[EXERCISE AIM]:
Give again the line that contains "(329, 275) = (272, 211): black", plus every line after it to the end of the records, unchanged.

[Spatial object tracking data]
------------------------------------------------------------------------
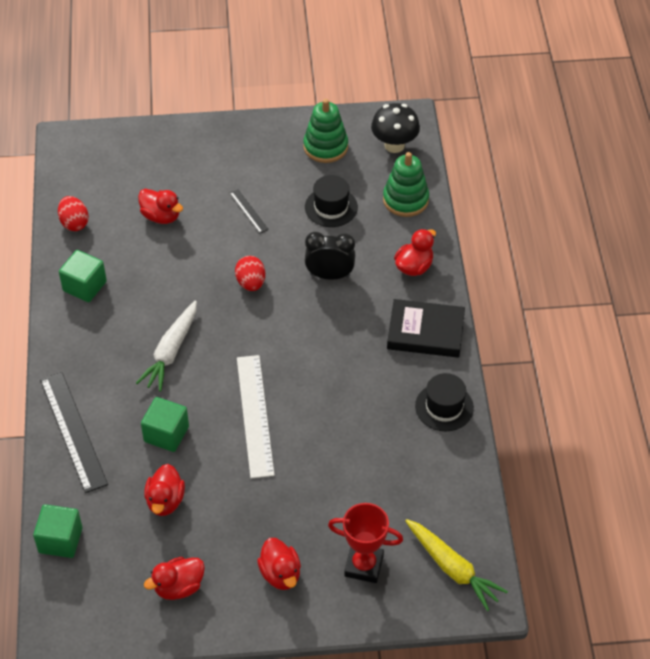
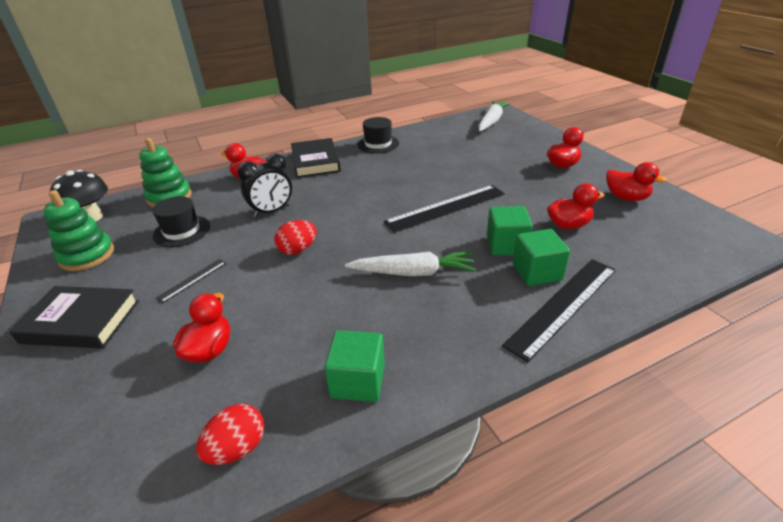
camera: 110 degrees left, 15 degrees down
(60, 540) = (675, 268): green cube -> green cube (536, 272)
(234, 150) = (81, 321): none -> black book
(254, 415) = (446, 208): white ruler -> black ruler
(329, 275) = (272, 211): black clock -> black clock turned 105 degrees counterclockwise
(364, 565) = (521, 143): red trophy -> none
(452, 568) = (491, 121): yellow carrot -> white carrot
------------------------------------------------------------------------
[WRITTEN ANSWER]:
(329, 275) = (272, 211): black clock -> black clock turned 105 degrees counterclockwise
(364, 565) = (521, 143): red trophy -> none
(452, 568) = (491, 121): yellow carrot -> white carrot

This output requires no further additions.